Exercise objective: From the listing below, copy only the lines from the line that contains "(170, 152) = (43, 278): white" to the line that contains "(530, 175) = (272, 176): none -> white gift", counting those two lines as part of the copy.

Dataset extract:
= = = =

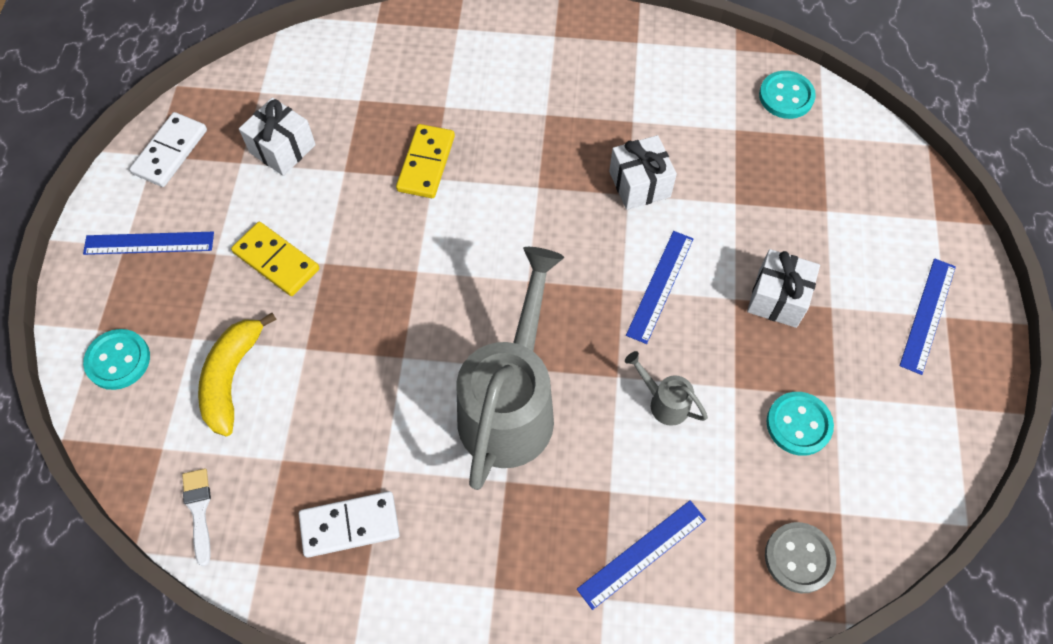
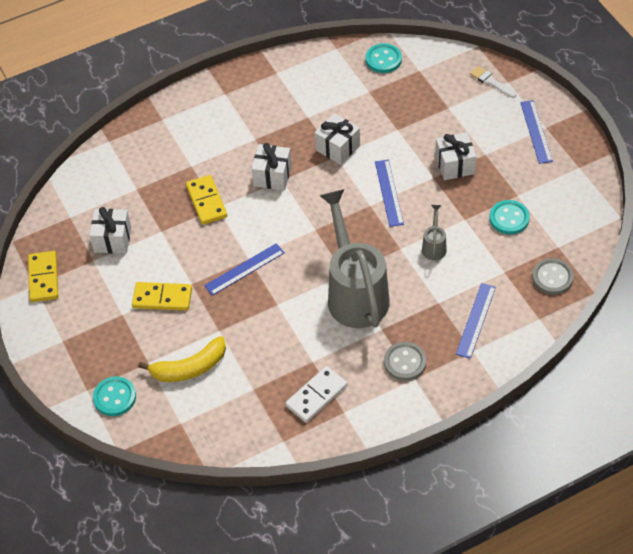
camera: 30 degrees left, 10 degrees down
(149, 243) = (76, 331): blue ruler -> blue ruler (244, 269)
(170, 152) = (43, 278): white domino -> yellow domino
(199, 511) = (229, 438): white brush -> white brush (491, 82)
(232, 378) = (189, 368): yellow banana -> yellow banana turned 90 degrees counterclockwise
(499, 554) = (405, 362): none -> grey button
(530, 175) = (272, 176): none -> white gift
(664, 402) = (434, 246): grey watering can -> grey watering can turned 90 degrees clockwise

= = = =

Exercise result:
(170, 152) = (43, 278): white domino -> yellow domino
(199, 511) = (229, 438): white brush -> white brush (491, 82)
(232, 378) = (189, 368): yellow banana -> yellow banana turned 90 degrees counterclockwise
(499, 554) = (405, 362): none -> grey button
(530, 175) = (272, 176): none -> white gift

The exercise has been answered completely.